DATA RECORDS |

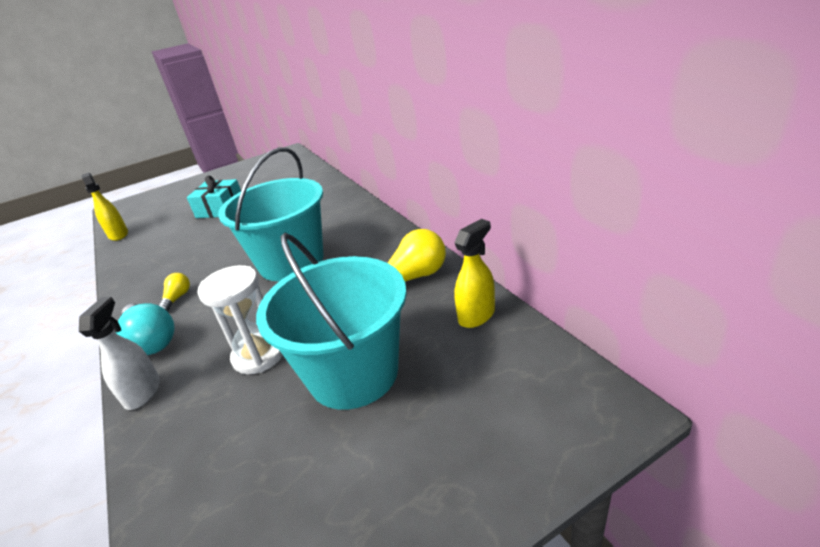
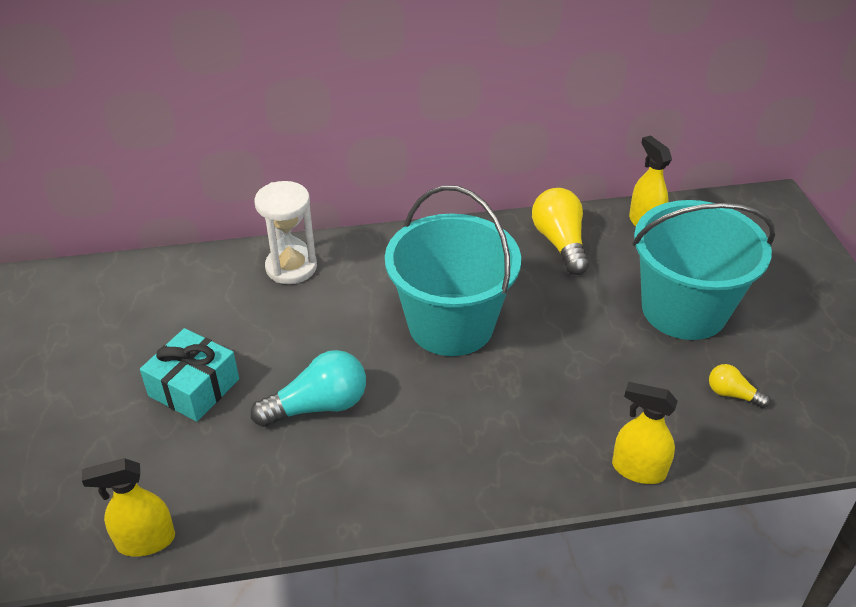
camera: 75 degrees left, 10 degrees up
(143, 392) = (638, 469): white spray bottle -> yellow spray bottle
(151, 340) = (541, 467): turquoise light bulb -> turquoise light bulb (318, 406)
(177, 298) = (456, 442): yellow light bulb -> yellow light bulb (732, 394)
(259, 355) = (624, 370): white hourglass -> white hourglass (291, 267)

PROBLEM STATEMENT | When you give the entries again, keep them exact and omit any picture they contain.

ANSWER BOX |
camera: 75 degrees left, 10 degrees up
(143, 392) = (638, 469): white spray bottle -> yellow spray bottle
(151, 340) = (541, 467): turquoise light bulb -> turquoise light bulb (318, 406)
(177, 298) = (456, 442): yellow light bulb -> yellow light bulb (732, 394)
(259, 355) = (624, 370): white hourglass -> white hourglass (291, 267)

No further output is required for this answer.